• _WHAT IS NEEDED_:
Reproduce the data below with "top-left" replaced by "upper-left" and everything else unchanged. Leave the pictures out.

• _MATERIAL TO PROCESS_:
•••••

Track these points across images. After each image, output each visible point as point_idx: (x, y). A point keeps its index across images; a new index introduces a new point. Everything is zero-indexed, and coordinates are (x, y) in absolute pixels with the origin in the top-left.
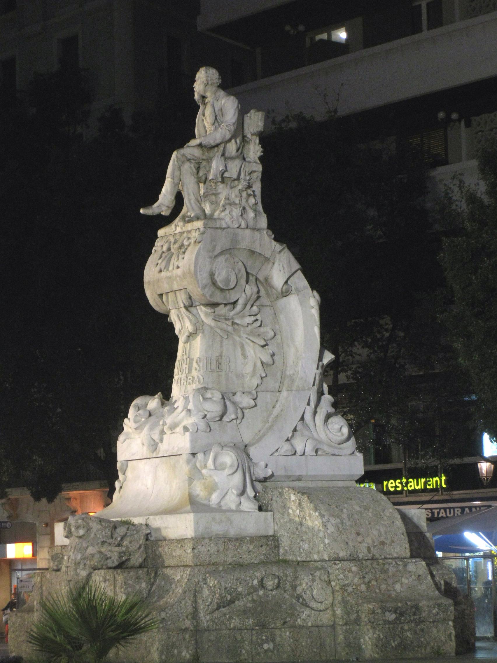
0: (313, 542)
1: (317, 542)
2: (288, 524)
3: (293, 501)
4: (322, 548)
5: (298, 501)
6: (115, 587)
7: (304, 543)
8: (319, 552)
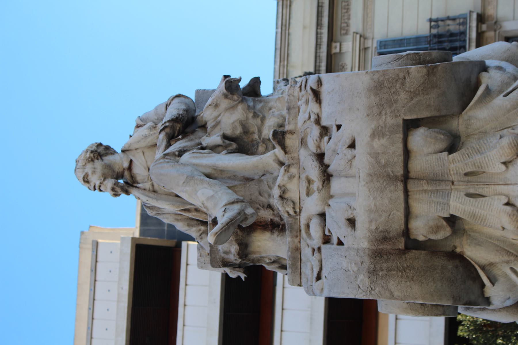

•••••

• _EXERCISE ANSWER_:
Track these points across images. After each image, output each visible point as point_idx: (x, y). A point keeps its index across images; a new index introduces a new point. Everything is zero-indexed, and coordinates are (x, y) in absolute pixels with the origin in the upper-left.
0: (313, 542)
1: (317, 542)
2: (288, 524)
3: (293, 501)
4: (322, 548)
5: (298, 501)
6: (115, 587)
7: (304, 543)
8: (319, 552)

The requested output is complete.